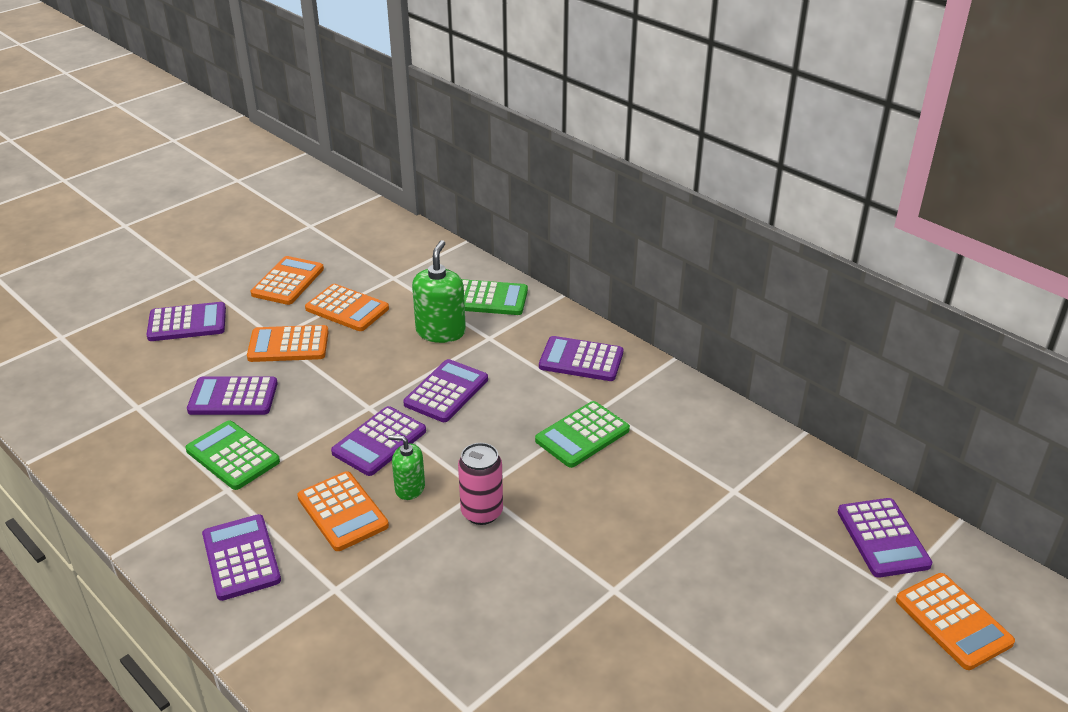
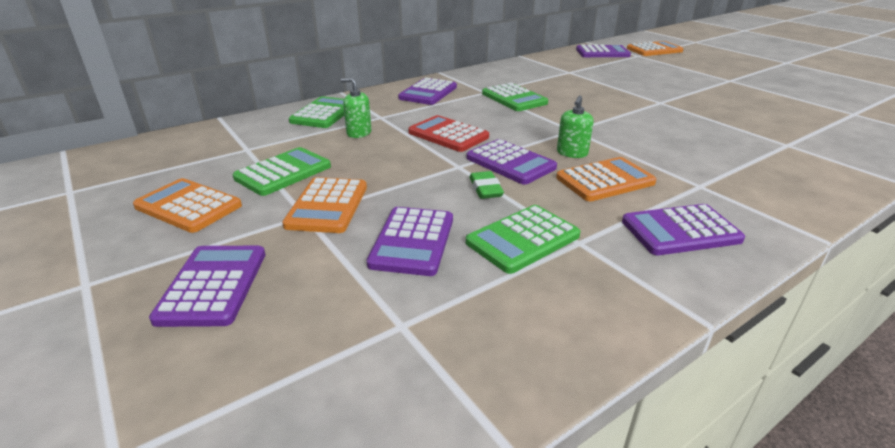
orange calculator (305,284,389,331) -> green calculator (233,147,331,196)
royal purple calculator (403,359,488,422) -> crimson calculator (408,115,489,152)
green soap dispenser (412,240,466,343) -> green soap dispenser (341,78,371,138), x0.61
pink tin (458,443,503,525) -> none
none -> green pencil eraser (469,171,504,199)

* _Work to complete_: With the pictures left out, return all the material above exactly.

* _Result for this exercise_:
orange calculator (305,284,389,331) -> green calculator (233,147,331,196)
royal purple calculator (403,359,488,422) -> crimson calculator (408,115,489,152)
green soap dispenser (412,240,466,343) -> green soap dispenser (341,78,371,138), x0.61
pink tin (458,443,503,525) -> none
none -> green pencil eraser (469,171,504,199)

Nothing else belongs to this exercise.